Task to carry out =
Determine how many lines in the entries below contain "none", and output only that number.
"""
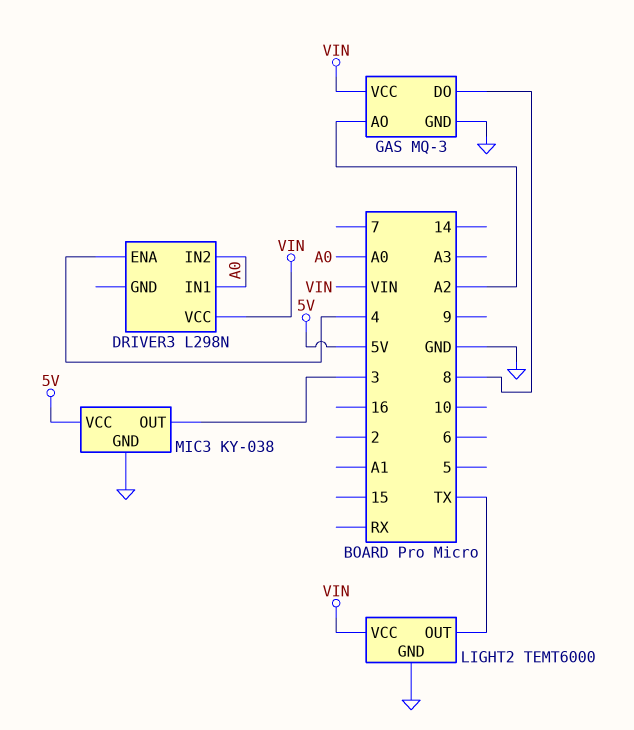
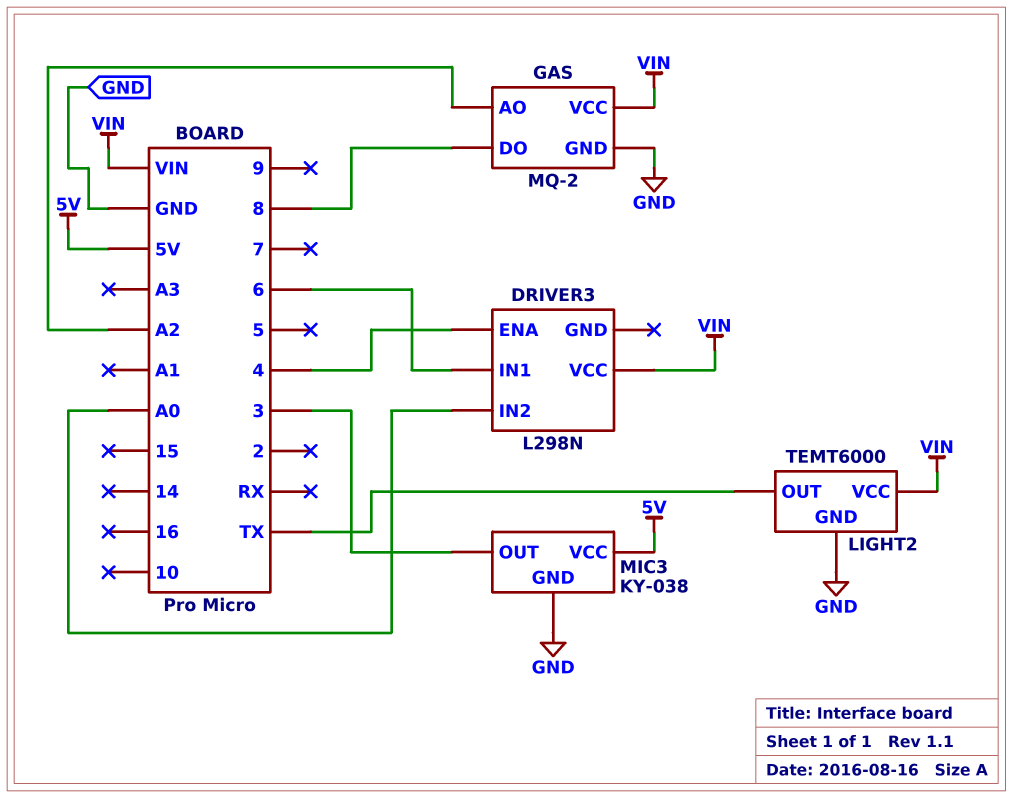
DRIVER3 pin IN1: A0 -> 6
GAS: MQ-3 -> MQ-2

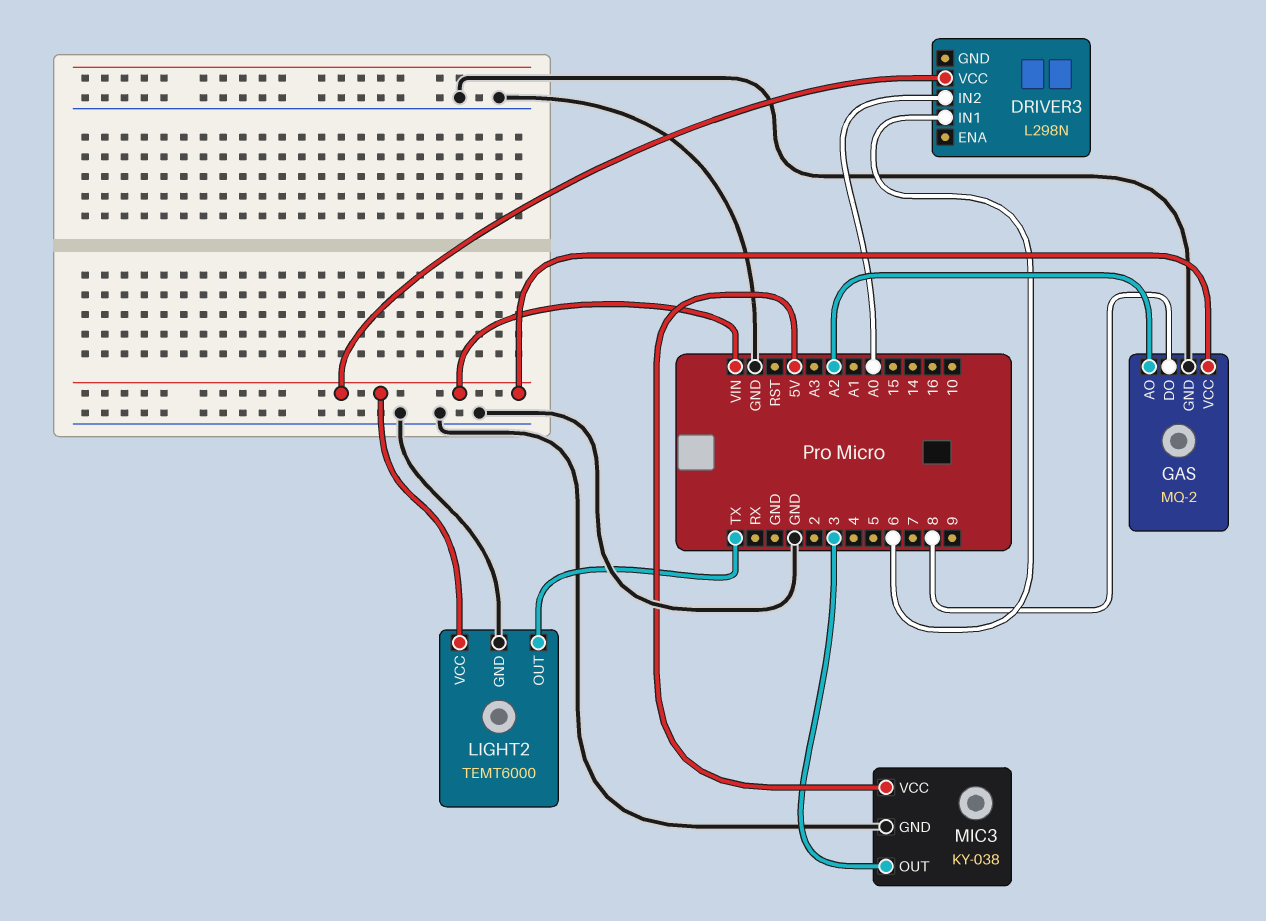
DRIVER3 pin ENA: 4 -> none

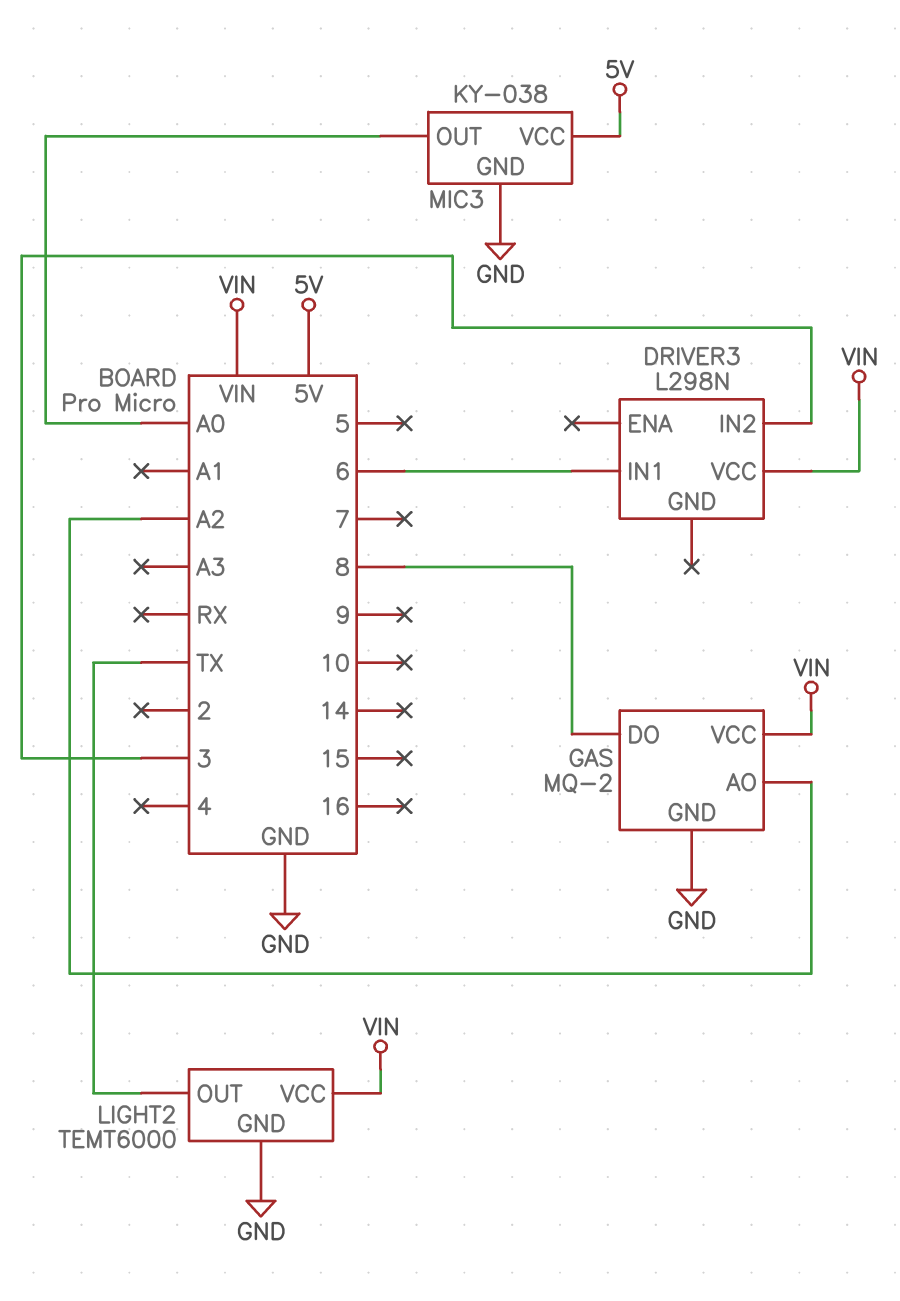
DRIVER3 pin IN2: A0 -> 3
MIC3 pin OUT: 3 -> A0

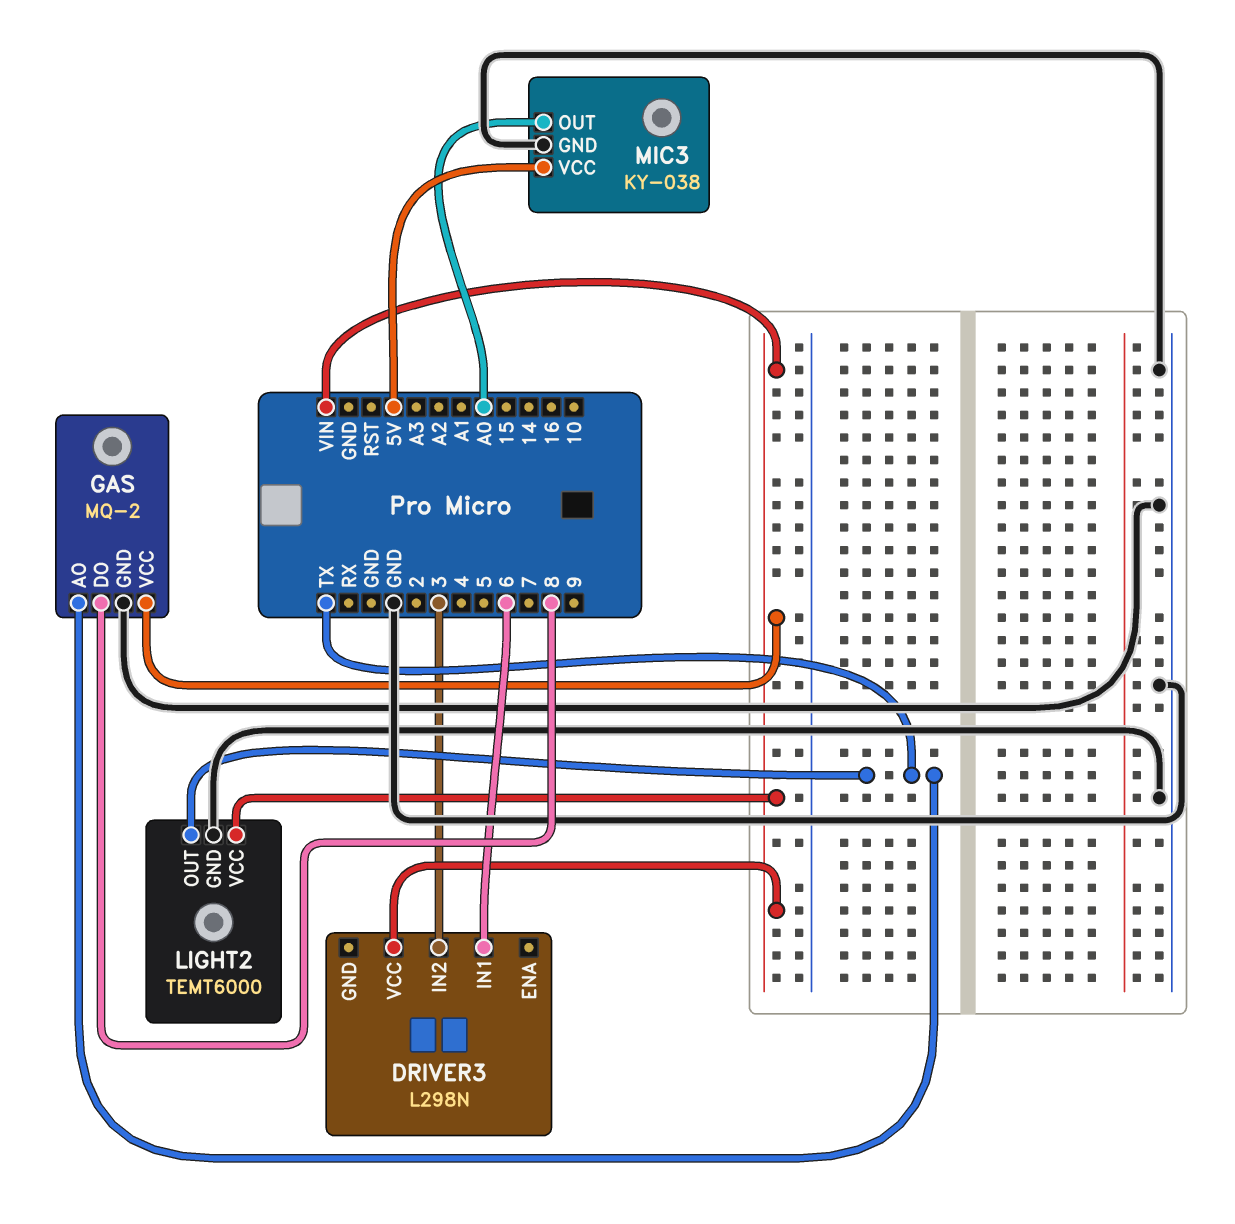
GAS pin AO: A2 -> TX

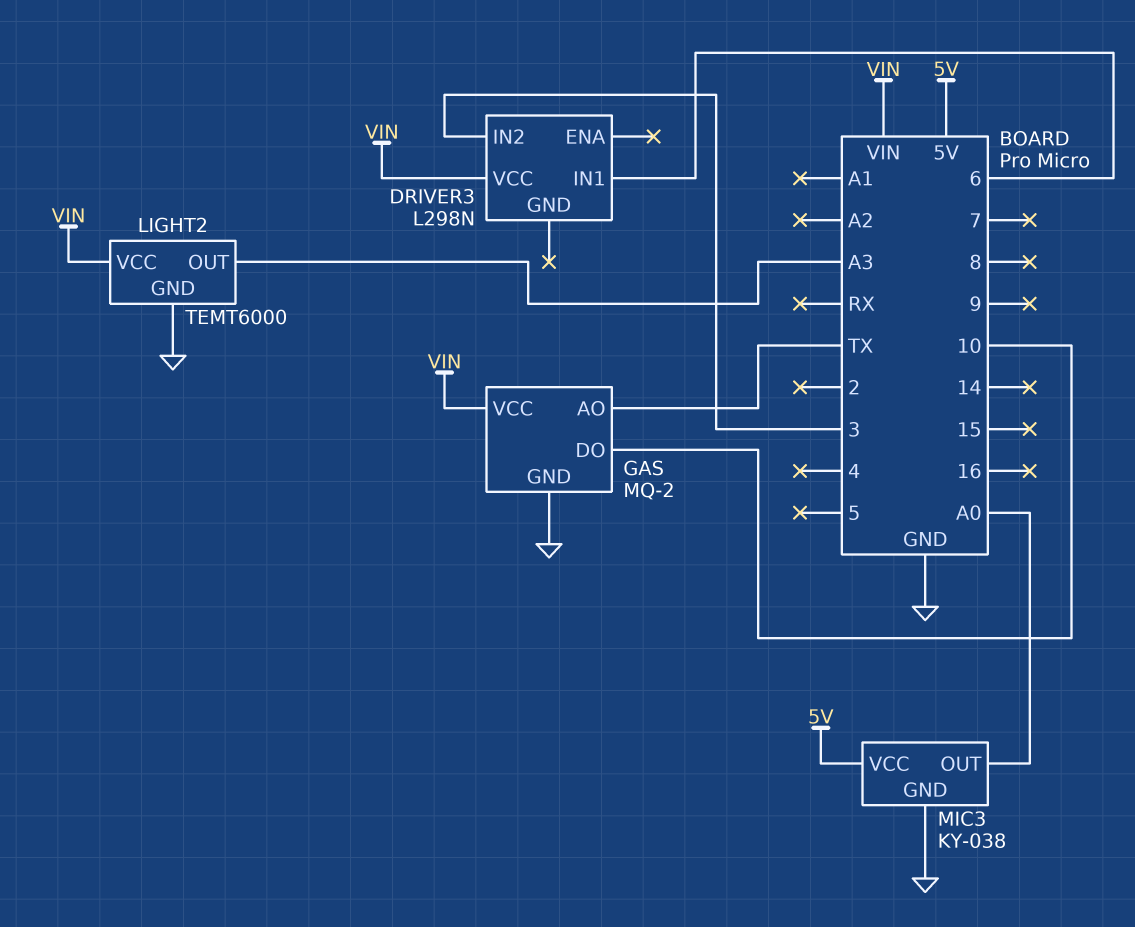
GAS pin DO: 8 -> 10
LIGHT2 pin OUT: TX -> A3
"""
"""
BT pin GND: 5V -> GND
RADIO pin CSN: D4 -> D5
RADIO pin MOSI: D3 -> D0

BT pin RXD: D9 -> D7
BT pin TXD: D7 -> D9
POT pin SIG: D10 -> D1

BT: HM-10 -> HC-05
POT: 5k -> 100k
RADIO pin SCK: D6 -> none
"""
Answer area =
2